**ACTIVITY:** The listing below should be printed in full and exactly, apart from its images.

**INFORMATION SHOWN:**
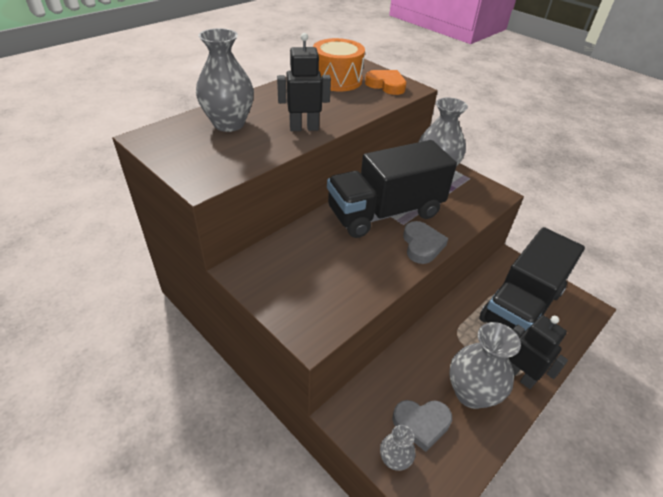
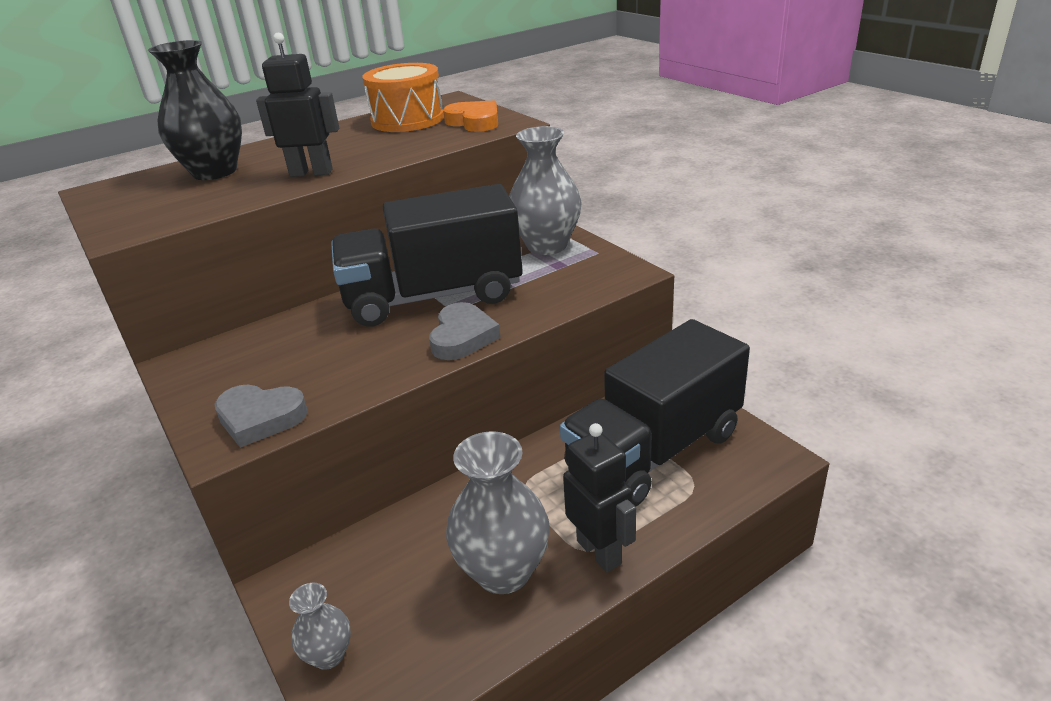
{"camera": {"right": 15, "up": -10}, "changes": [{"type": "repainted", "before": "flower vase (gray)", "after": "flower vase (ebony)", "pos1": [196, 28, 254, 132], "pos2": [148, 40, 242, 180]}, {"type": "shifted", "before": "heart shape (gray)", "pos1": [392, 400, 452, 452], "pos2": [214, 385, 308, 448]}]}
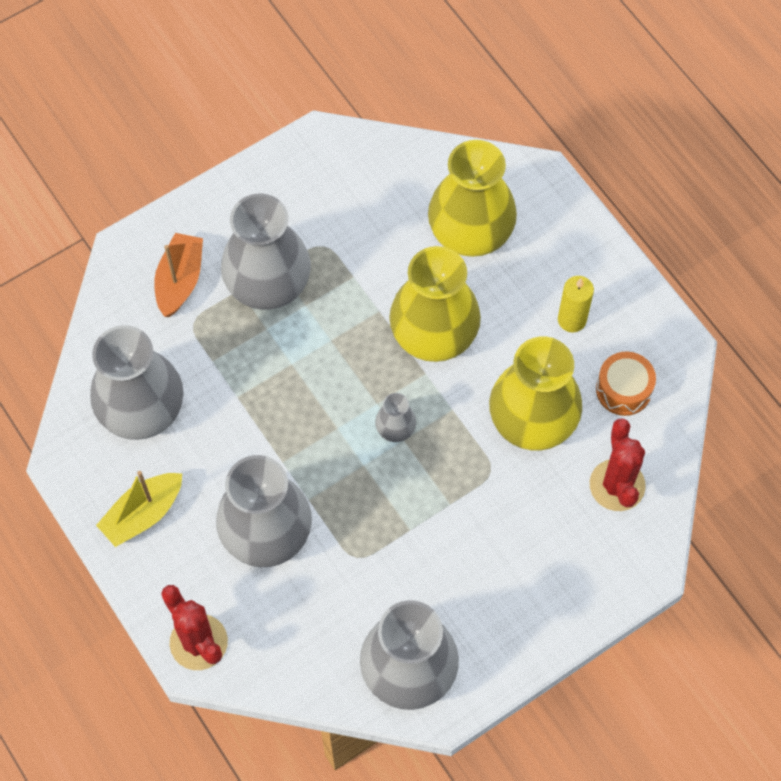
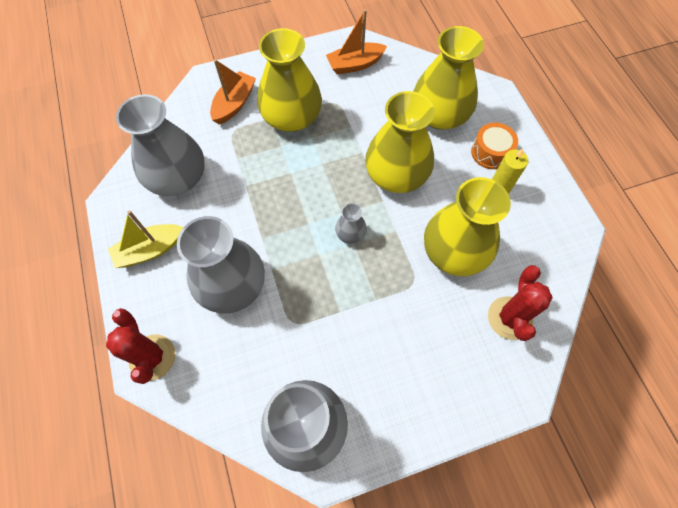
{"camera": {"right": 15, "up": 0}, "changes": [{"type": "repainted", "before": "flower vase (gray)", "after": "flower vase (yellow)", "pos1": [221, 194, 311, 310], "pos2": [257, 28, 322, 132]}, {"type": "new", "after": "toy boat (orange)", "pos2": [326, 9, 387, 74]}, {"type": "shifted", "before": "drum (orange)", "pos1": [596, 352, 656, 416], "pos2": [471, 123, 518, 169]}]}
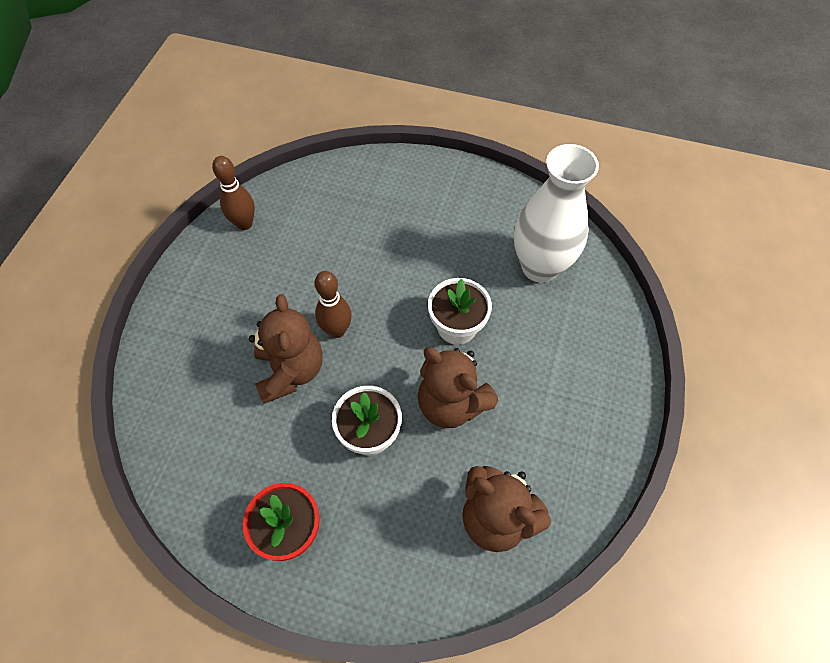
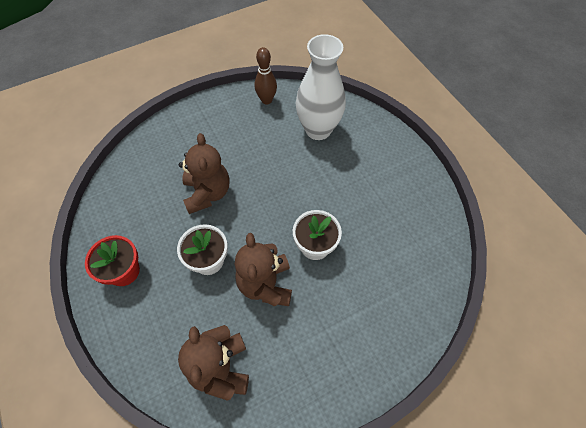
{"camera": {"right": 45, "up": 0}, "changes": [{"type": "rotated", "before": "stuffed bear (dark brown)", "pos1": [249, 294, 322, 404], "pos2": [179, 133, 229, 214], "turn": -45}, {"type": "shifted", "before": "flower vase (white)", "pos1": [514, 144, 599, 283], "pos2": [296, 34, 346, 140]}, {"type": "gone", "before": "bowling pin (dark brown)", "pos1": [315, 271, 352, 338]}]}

**SOLUTION FOR THIS PROBLEM:**
{"camera": {"right": 15, "up": -10}, "changes": [{"type": "repainted", "before": "flower vase (gray)", "after": "flower vase (ebony)", "pos1": [196, 28, 254, 132], "pos2": [148, 40, 242, 180]}, {"type": "shifted", "before": "heart shape (gray)", "pos1": [392, 400, 452, 452], "pos2": [214, 385, 308, 448]}]}
{"camera": {"right": 15, "up": 0}, "changes": [{"type": "repainted", "before": "flower vase (gray)", "after": "flower vase (yellow)", "pos1": [221, 194, 311, 310], "pos2": [257, 28, 322, 132]}, {"type": "new", "after": "toy boat (orange)", "pos2": [326, 9, 387, 74]}, {"type": "shifted", "before": "drum (orange)", "pos1": [596, 352, 656, 416], "pos2": [471, 123, 518, 169]}]}
{"camera": {"right": 45, "up": 0}, "changes": [{"type": "rotated", "before": "stuffed bear (dark brown)", "pos1": [249, 294, 322, 404], "pos2": [179, 133, 229, 214], "turn": -45}, {"type": "shifted", "before": "flower vase (white)", "pos1": [514, 144, 599, 283], "pos2": [296, 34, 346, 140]}, {"type": "gone", "before": "bowling pin (dark brown)", "pos1": [315, 271, 352, 338]}]}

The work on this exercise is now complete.